What needs to be done
Restate verbatim the span of lines below between the line with "lime brick A2:D3" and the line with "purple brick H1:I1 level 1 -> none", including those two lines, and only that span.

Dataset records
↓

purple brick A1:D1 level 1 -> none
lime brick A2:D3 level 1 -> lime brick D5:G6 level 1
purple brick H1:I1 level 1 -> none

↑
↓

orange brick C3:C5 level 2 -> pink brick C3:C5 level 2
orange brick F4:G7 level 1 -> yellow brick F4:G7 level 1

↑
↓

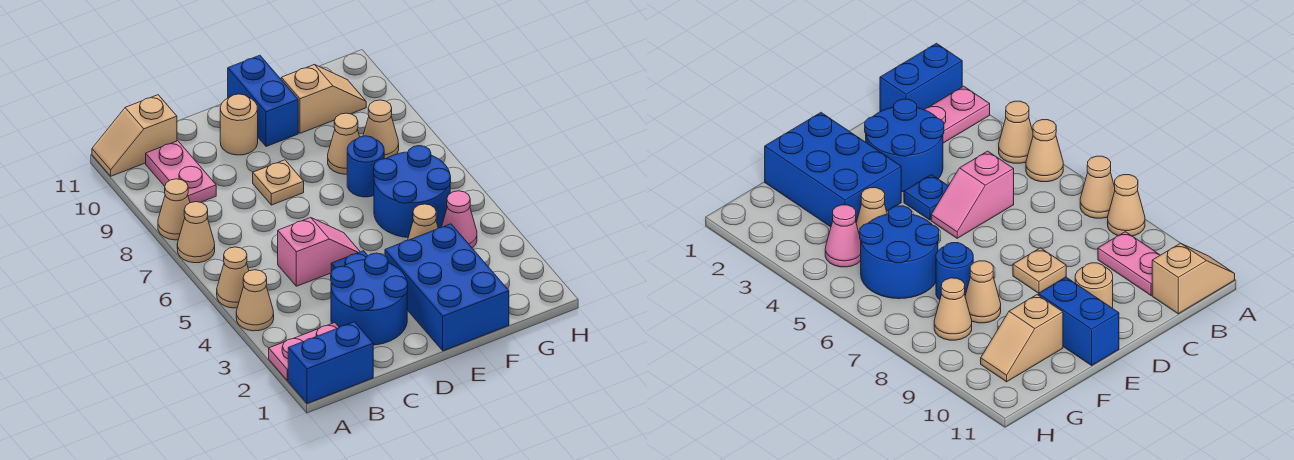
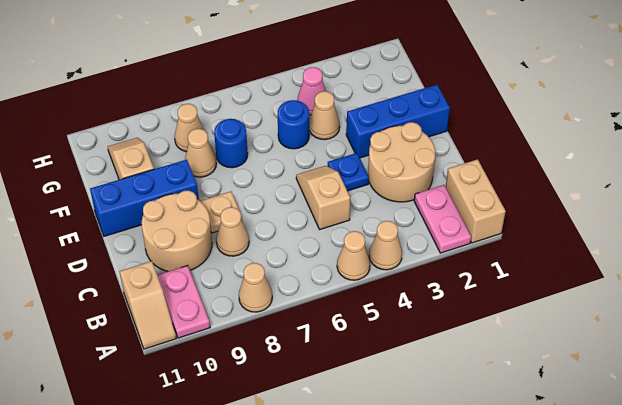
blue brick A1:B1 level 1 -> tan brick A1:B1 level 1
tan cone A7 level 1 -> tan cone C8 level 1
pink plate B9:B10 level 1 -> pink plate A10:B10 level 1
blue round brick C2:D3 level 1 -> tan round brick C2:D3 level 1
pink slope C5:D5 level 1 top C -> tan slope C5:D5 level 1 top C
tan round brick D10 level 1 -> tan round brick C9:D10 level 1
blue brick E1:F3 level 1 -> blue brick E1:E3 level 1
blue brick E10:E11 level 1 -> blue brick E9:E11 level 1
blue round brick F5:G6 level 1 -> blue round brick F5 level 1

↑

Response to this exercise
lime brick A2:D3 level 1 -> lime brick D5:G6 level 1
purple brick H1:I1 level 1 -> none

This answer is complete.